> **INSTRUCTIONS FOR THE TASK**:
Only what runs from the line with "(217, 417) = (146, 423): turquoise" to the final line of the records below should be given again, word for word.

> **SOURCE MATERIAL**:
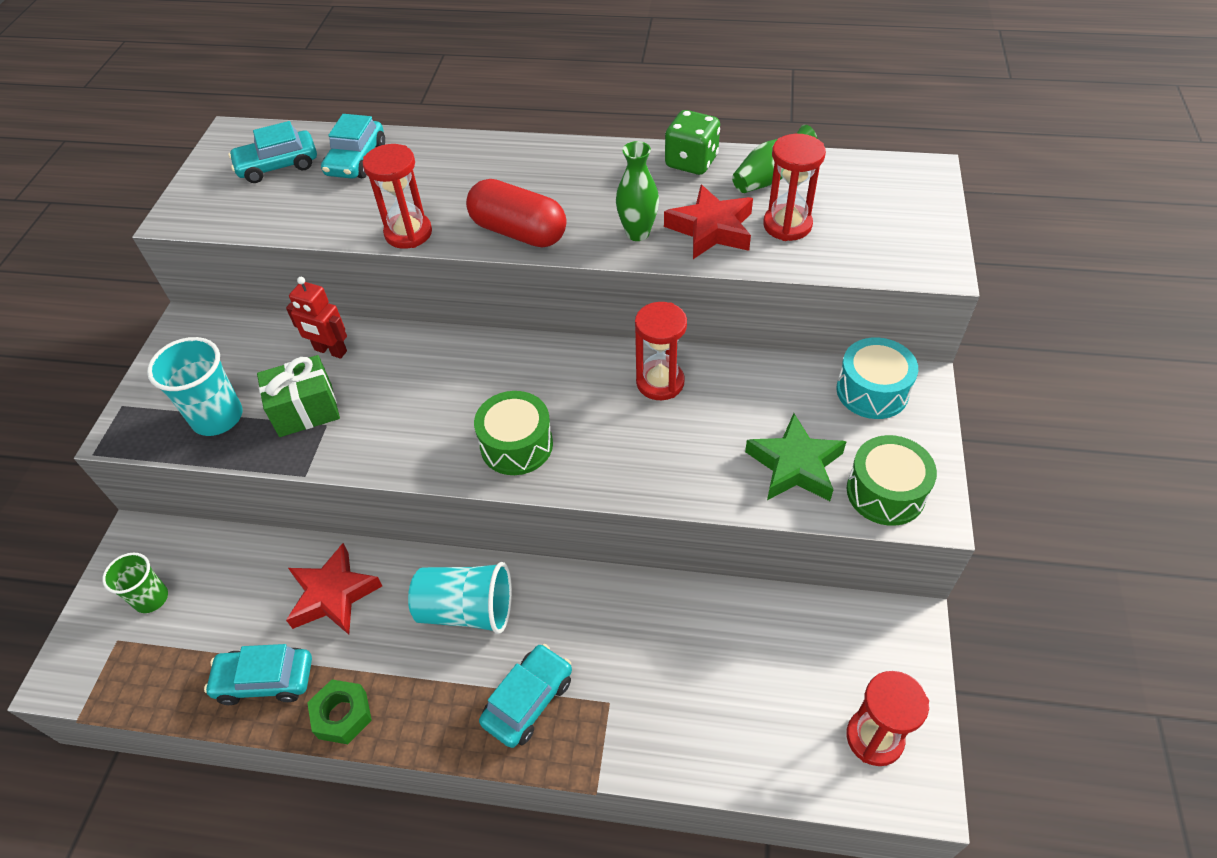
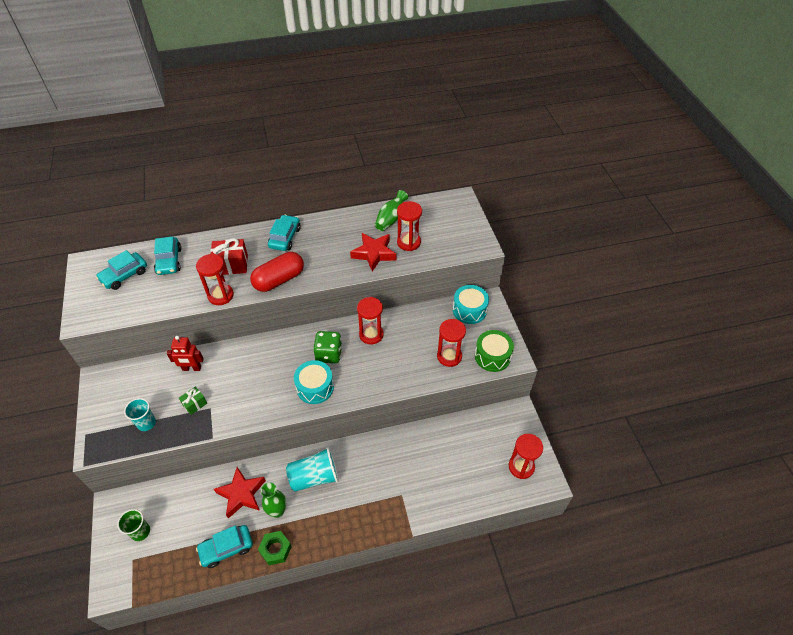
camera: 25 degrees left, 0 degrees up
(217, 417) = (146, 423): turquoise cup -> turquoise cup, size x0.65
(306, 410) = (195, 404): green gift -> green gift, size x0.58
(451, 189) = (231, 265): none -> red gift
(516, 445) = (315, 387): green drum -> turquoise drum
(518, 232) = (279, 280): red capsule -> red capsule turned 45 degrees counterclockwise
(528, 700) = (363, 508): turquoise car -> turquoise car (285, 237)
(637, 233) = (339, 265): green vase -> green vase (277, 511)
(691, 162) = (349, 219): green dice -> green dice (329, 354)
(795, 465) = (449, 356): green star -> red hourglass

> **WRITTEN REPLY**:
(217, 417) = (146, 423): turquoise cup -> turquoise cup, size x0.65
(306, 410) = (195, 404): green gift -> green gift, size x0.58
(451, 189) = (231, 265): none -> red gift
(516, 445) = (315, 387): green drum -> turquoise drum
(518, 232) = (279, 280): red capsule -> red capsule turned 45 degrees counterclockwise
(528, 700) = (363, 508): turquoise car -> turquoise car (285, 237)
(637, 233) = (339, 265): green vase -> green vase (277, 511)
(691, 162) = (349, 219): green dice -> green dice (329, 354)
(795, 465) = (449, 356): green star -> red hourglass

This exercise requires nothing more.